TASK BRIEF:
Please transcribe the data exactly as shown, skipping the images.

Object tracking records
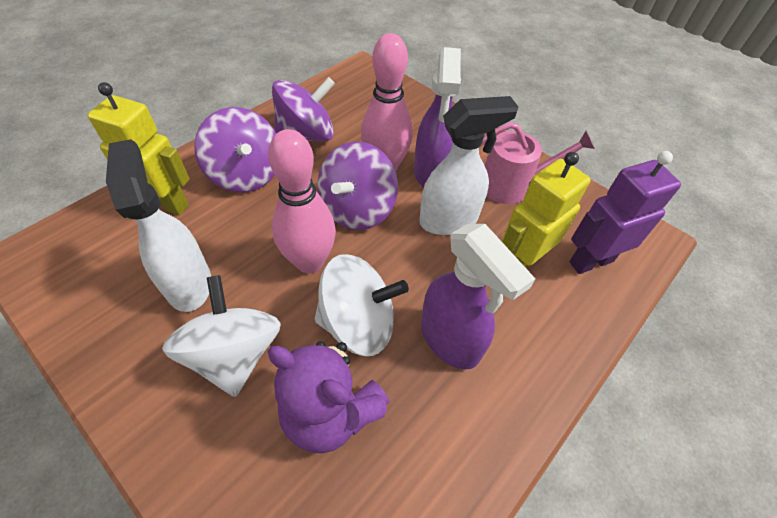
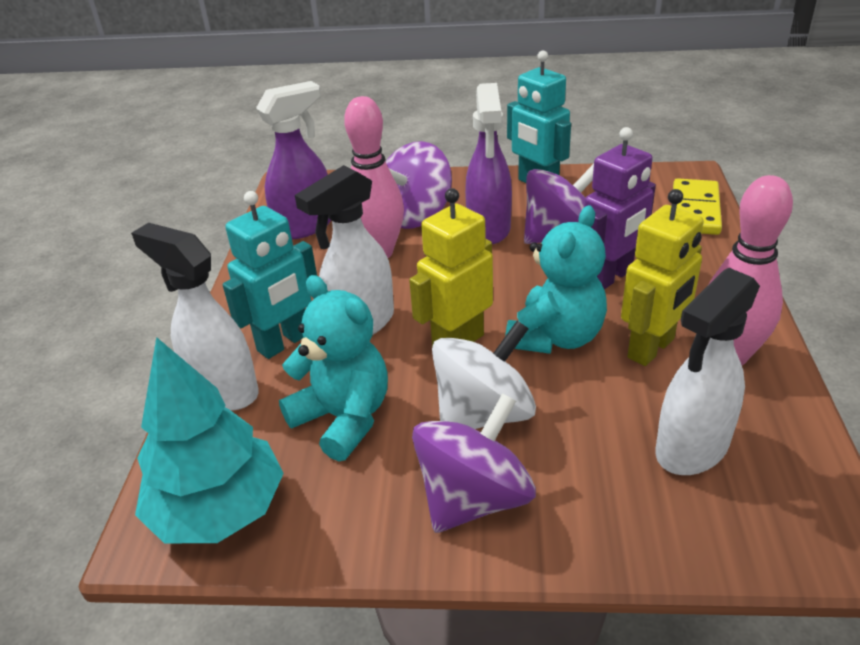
pink watering can: 1 -> 0
purple teddy bear: 1 -> 0
turquoise robot: 0 -> 2
turquoise teddy bear: 0 -> 2
turquoise tree: 0 -> 1
white spinning top: 2 -> 1
white spray bottle: 2 -> 3
yellow domino: 0 -> 1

THE ANSWER:
pink watering can: 1 -> 0
purple teddy bear: 1 -> 0
turquoise robot: 0 -> 2
turquoise teddy bear: 0 -> 2
turquoise tree: 0 -> 1
white spinning top: 2 -> 1
white spray bottle: 2 -> 3
yellow domino: 0 -> 1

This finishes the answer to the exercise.